Your instructions: Starting at the first line of the entries below, please return exactly each line up to and including the one with "The black wallet"; pictures stay out.

Data entries:
★ ★ ★ ★ ★

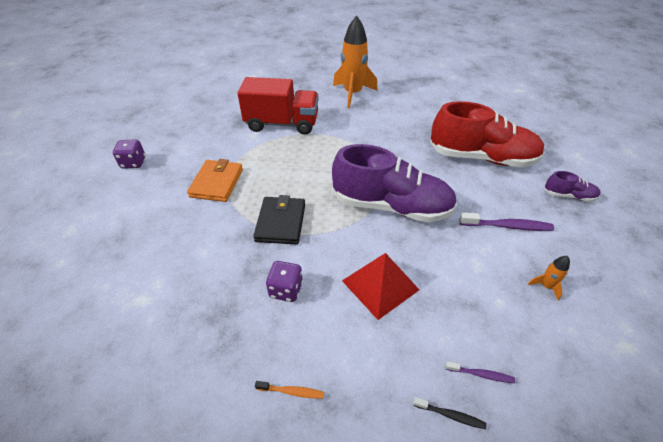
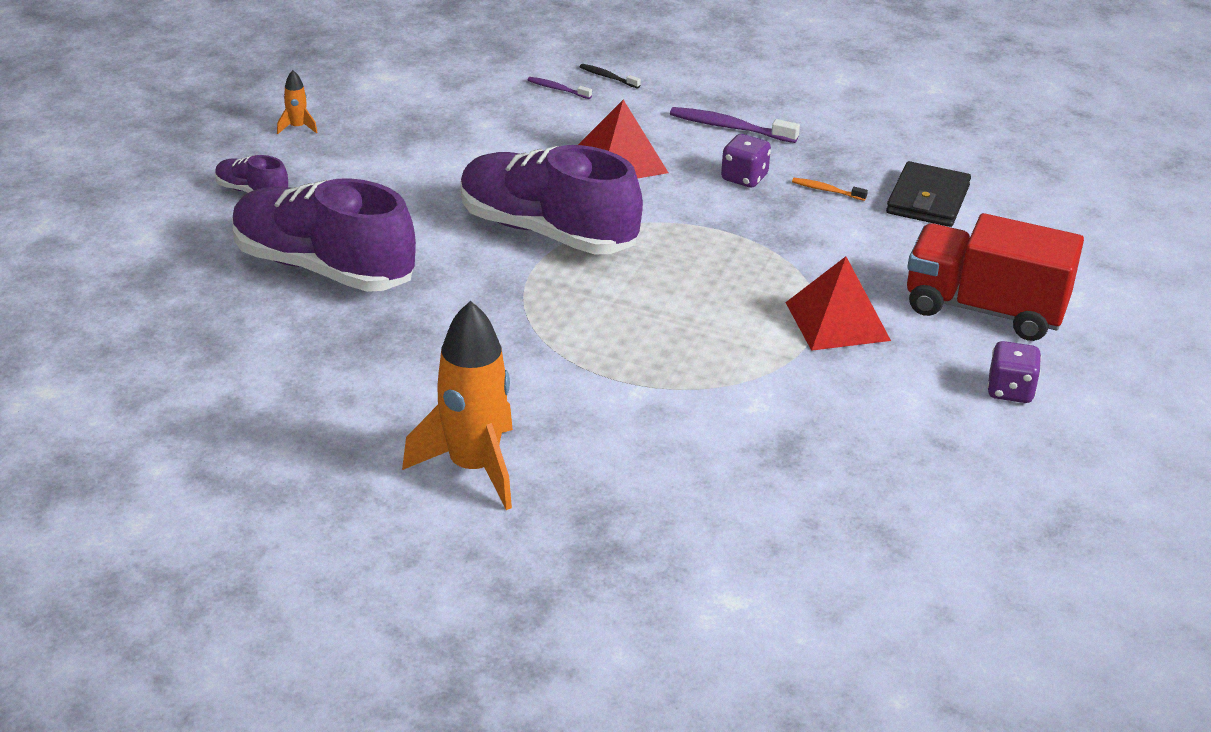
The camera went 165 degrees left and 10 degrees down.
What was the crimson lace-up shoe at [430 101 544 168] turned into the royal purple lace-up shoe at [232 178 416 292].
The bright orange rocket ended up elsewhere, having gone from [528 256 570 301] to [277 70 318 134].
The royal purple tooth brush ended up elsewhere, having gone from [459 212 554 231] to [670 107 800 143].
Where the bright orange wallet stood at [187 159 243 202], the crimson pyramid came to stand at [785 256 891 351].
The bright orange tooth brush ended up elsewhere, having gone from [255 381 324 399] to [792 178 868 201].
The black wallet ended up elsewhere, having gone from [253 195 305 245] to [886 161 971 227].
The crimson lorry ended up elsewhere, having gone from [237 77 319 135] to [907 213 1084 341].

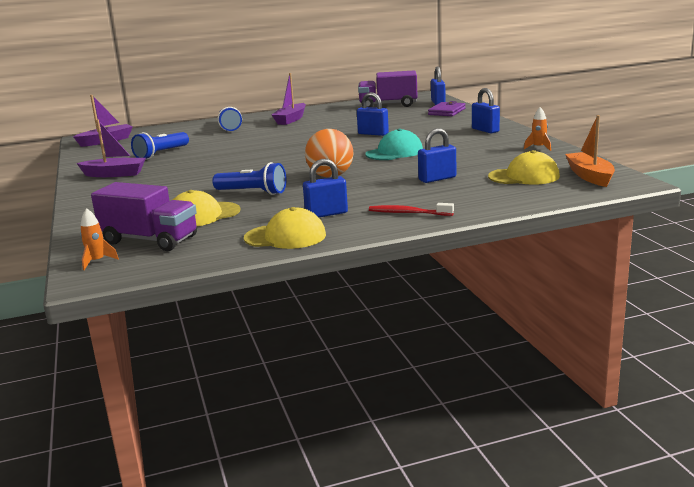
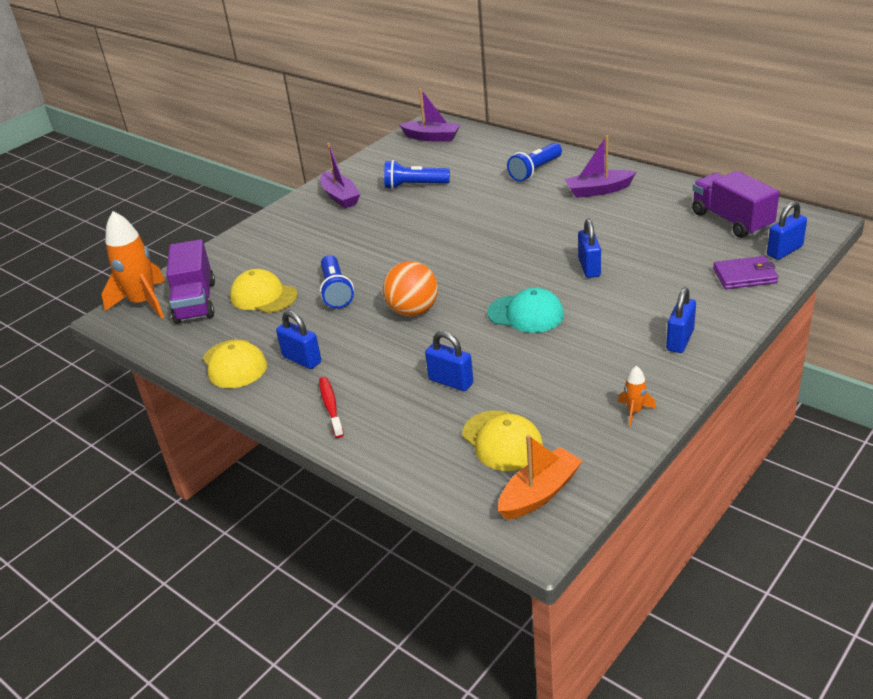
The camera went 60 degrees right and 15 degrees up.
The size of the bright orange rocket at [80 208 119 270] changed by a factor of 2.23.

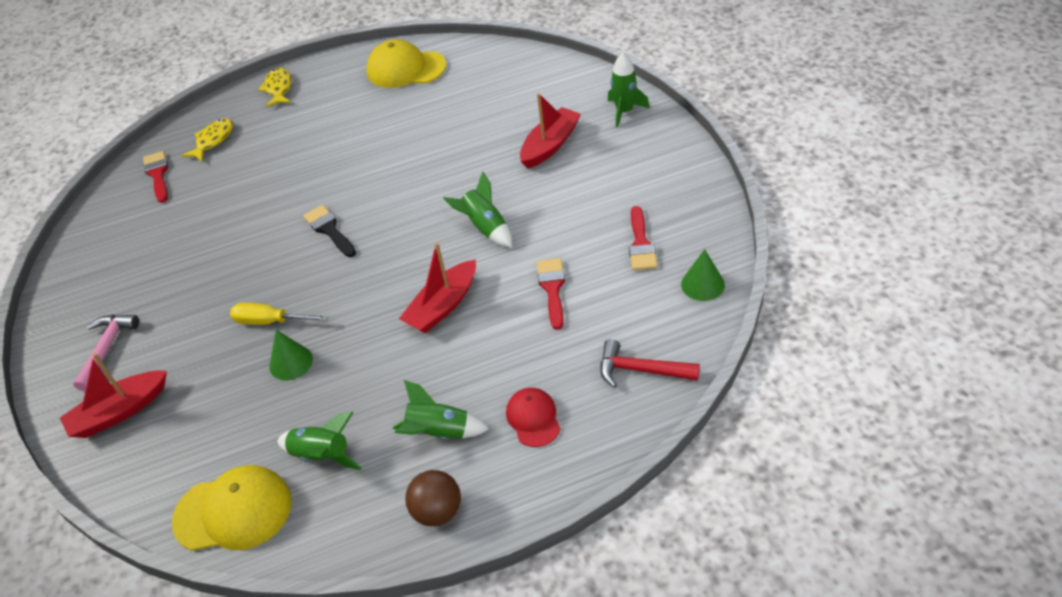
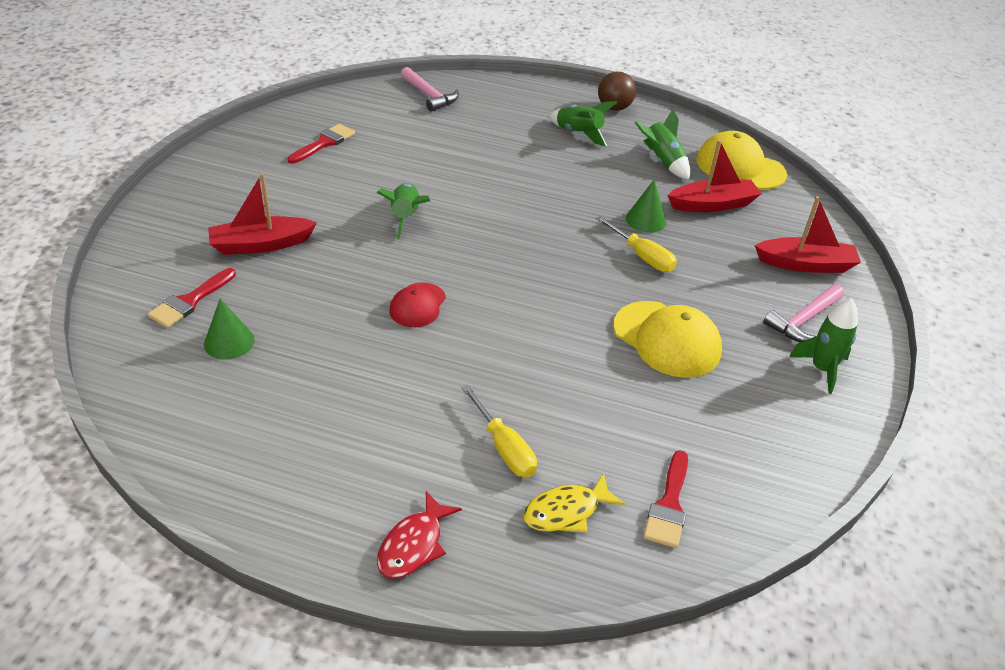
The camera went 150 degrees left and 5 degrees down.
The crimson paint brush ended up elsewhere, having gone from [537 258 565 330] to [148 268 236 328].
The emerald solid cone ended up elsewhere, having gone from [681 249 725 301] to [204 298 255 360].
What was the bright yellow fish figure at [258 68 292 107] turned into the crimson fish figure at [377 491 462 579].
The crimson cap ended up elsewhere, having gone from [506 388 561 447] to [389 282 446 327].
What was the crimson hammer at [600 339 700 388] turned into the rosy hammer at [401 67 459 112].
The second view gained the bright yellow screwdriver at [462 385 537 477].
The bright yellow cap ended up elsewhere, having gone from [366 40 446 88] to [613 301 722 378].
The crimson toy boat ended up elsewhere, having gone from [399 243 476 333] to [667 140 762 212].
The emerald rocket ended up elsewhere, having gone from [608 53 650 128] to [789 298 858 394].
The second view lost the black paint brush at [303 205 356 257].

★ ★ ★ ★ ★

The answer:
The camera went 165 degrees left and 10 degrees down.
What was the crimson lace-up shoe at [430 101 544 168] turned into the royal purple lace-up shoe at [232 178 416 292].
The bright orange rocket ended up elsewhere, having gone from [528 256 570 301] to [277 70 318 134].
The royal purple tooth brush ended up elsewhere, having gone from [459 212 554 231] to [670 107 800 143].
Where the bright orange wallet stood at [187 159 243 202], the crimson pyramid came to stand at [785 256 891 351].
The bright orange tooth brush ended up elsewhere, having gone from [255 381 324 399] to [792 178 868 201].
The black wallet ended up elsewhere, having gone from [253 195 305 245] to [886 161 971 227].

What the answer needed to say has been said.